== Records for this task ==
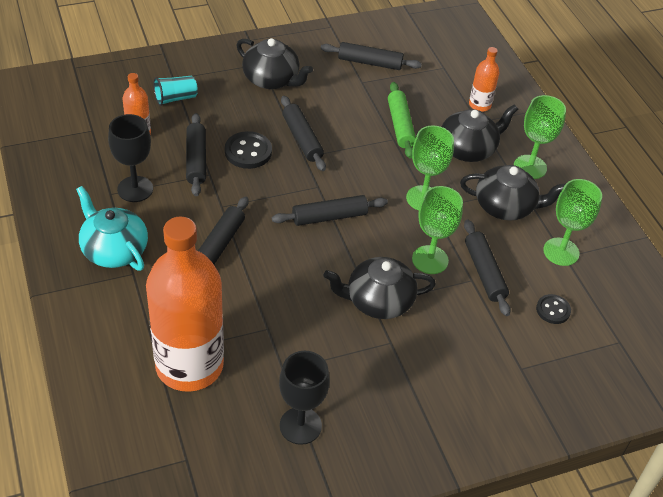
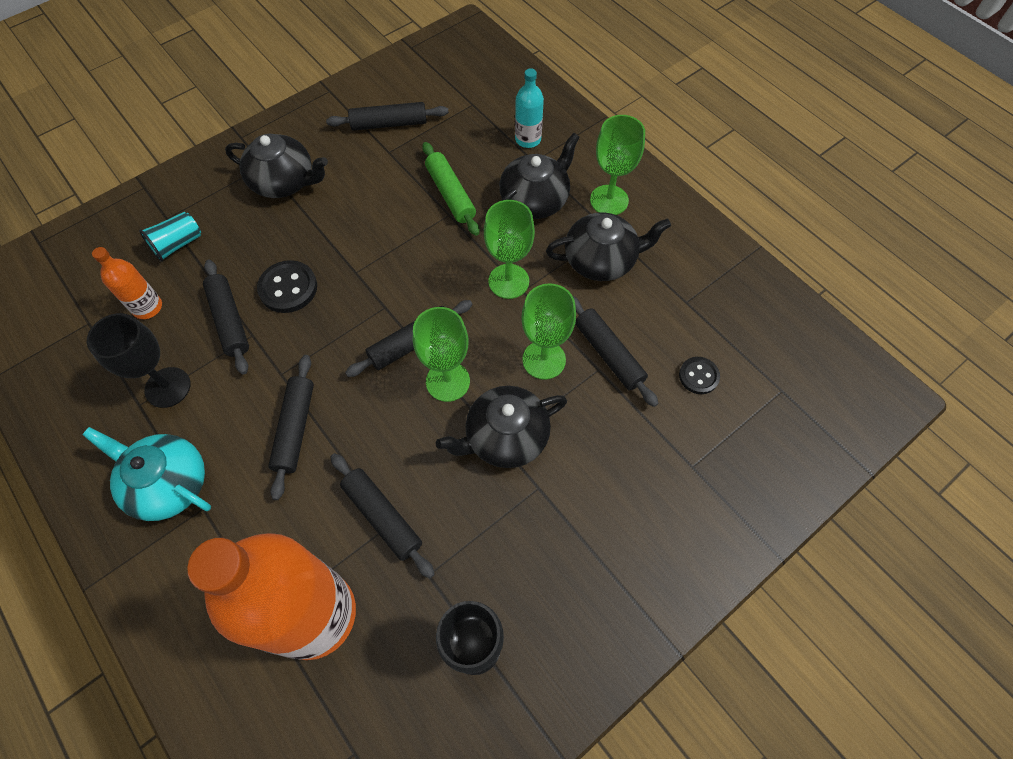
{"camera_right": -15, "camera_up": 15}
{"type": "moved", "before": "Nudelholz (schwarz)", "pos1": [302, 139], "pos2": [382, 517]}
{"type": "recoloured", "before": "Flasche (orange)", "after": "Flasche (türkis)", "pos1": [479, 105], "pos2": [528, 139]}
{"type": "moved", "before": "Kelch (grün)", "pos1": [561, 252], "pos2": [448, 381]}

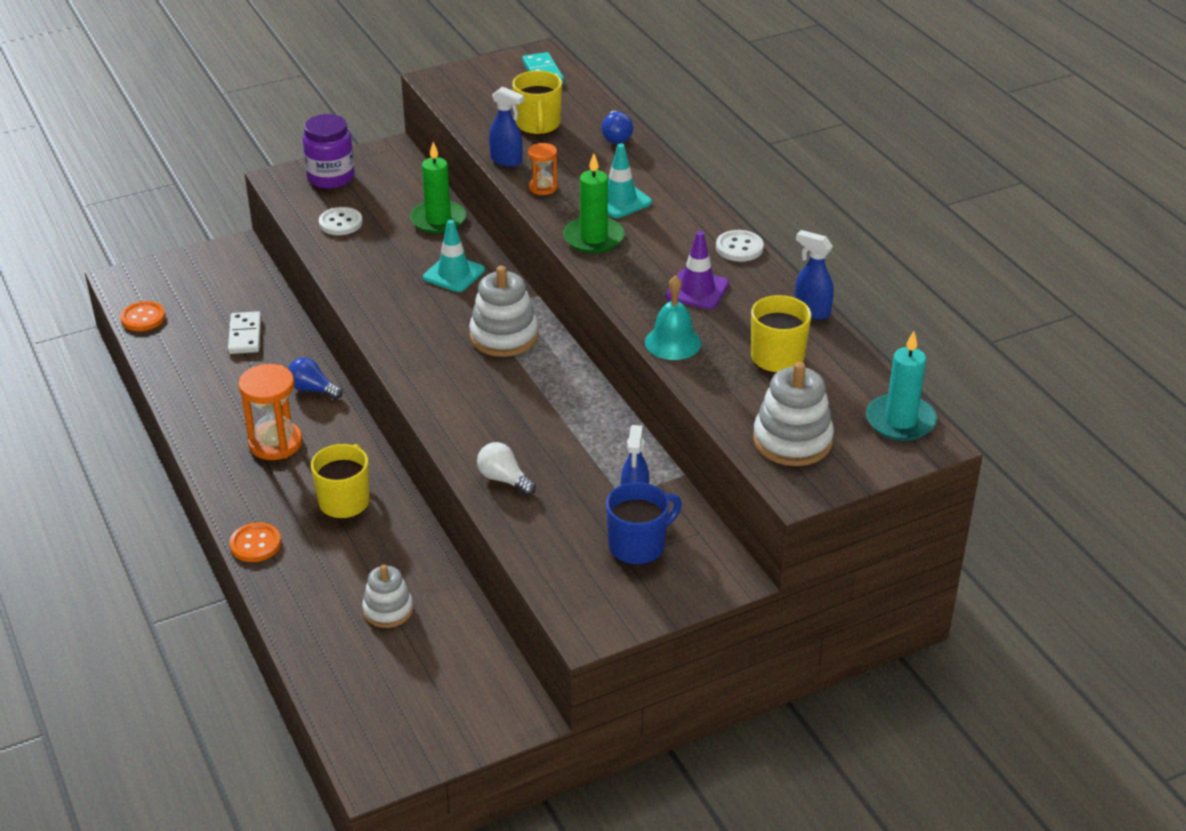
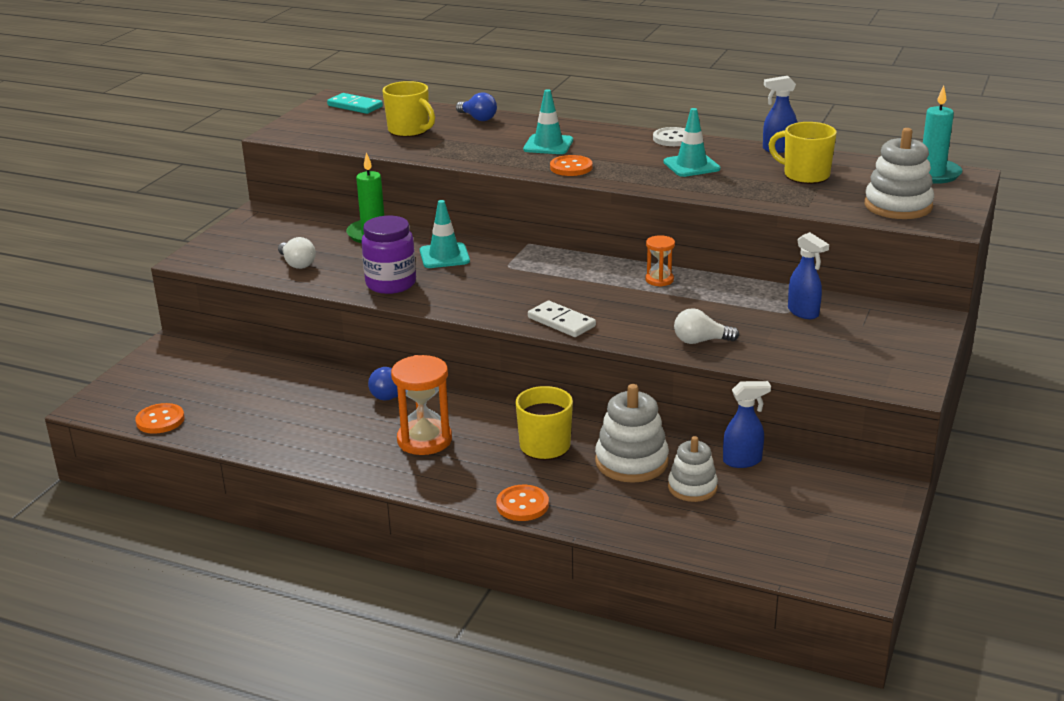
{"camera_right": -40, "camera_up": -10}
{"type": "moved", "before": "Dominostein (weiß)", "pos1": [245, 335], "pos2": [561, 322]}
{"type": "moved", "before": "Einmachglas (lila)", "pos1": [331, 177], "pos2": [391, 284]}
{"type": "replaced", "before": "Knopf (weiß)", "after": "Glühbirne (weiß)", "pos1": [340, 223], "pos2": [297, 264]}
{"type": "moved", "before": "Stapelspielzeug (weiß)", "pos1": [504, 336], "pos2": [631, 462]}
{"type": "moved", "before": "Sprühflasche (blau)", "pos1": [506, 160], "pos2": [743, 461]}
{"type": "moved", "before": "Sanduhr (orange)", "pos1": [543, 187], "pos2": [659, 280]}
{"type": "replaced", "before": "Kerze (grün)", "after": "Knopf (orange)", "pos1": [593, 238], "pos2": [571, 167]}
{"type": "removed", "before": "Tasse (blau)", "pos1": [638, 546]}
{"type": "removed", "before": "Glocke (türkis)", "pos1": [673, 342]}
{"type": "recoloured", "before": "Leitkegel (lila)", "after": "Leitkegel (türkis)", "pos1": [697, 290], "pos2": [691, 165]}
===
▶ [Exercise directions] What you give back must match the material word for word, with no images included.

▶ [Solved exercise]
{"camera_right": -15, "camera_up": 15}
{"type": "moved", "before": "Nudelholz (schwarz)", "pos1": [302, 139], "pos2": [382, 517]}
{"type": "recoloured", "before": "Flasche (orange)", "after": "Flasche (türkis)", "pos1": [479, 105], "pos2": [528, 139]}
{"type": "moved", "before": "Kelch (grün)", "pos1": [561, 252], "pos2": [448, 381]}

{"camera_right": -40, "camera_up": -10}
{"type": "moved", "before": "Dominostein (weiß)", "pos1": [245, 335], "pos2": [561, 322]}
{"type": "moved", "before": "Einmachglas (lila)", "pos1": [331, 177], "pos2": [391, 284]}
{"type": "replaced", "before": "Knopf (weiß)", "after": "Glühbirne (weiß)", "pos1": [340, 223], "pos2": [297, 264]}
{"type": "moved", "before": "Stapelspielzeug (weiß)", "pos1": [504, 336], "pos2": [631, 462]}
{"type": "moved", "before": "Sprühflasche (blau)", "pos1": [506, 160], "pos2": [743, 461]}
{"type": "moved", "before": "Sanduhr (orange)", "pos1": [543, 187], "pos2": [659, 280]}
{"type": "replaced", "before": "Kerze (grün)", "after": "Knopf (orange)", "pos1": [593, 238], "pos2": [571, 167]}
{"type": "removed", "before": "Tasse (blau)", "pos1": [638, 546]}
{"type": "removed", "before": "Glocke (türkis)", "pos1": [673, 342]}
{"type": "recoloured", "before": "Leitkegel (lila)", "after": "Leitkegel (türkis)", "pos1": [697, 290], "pos2": [691, 165]}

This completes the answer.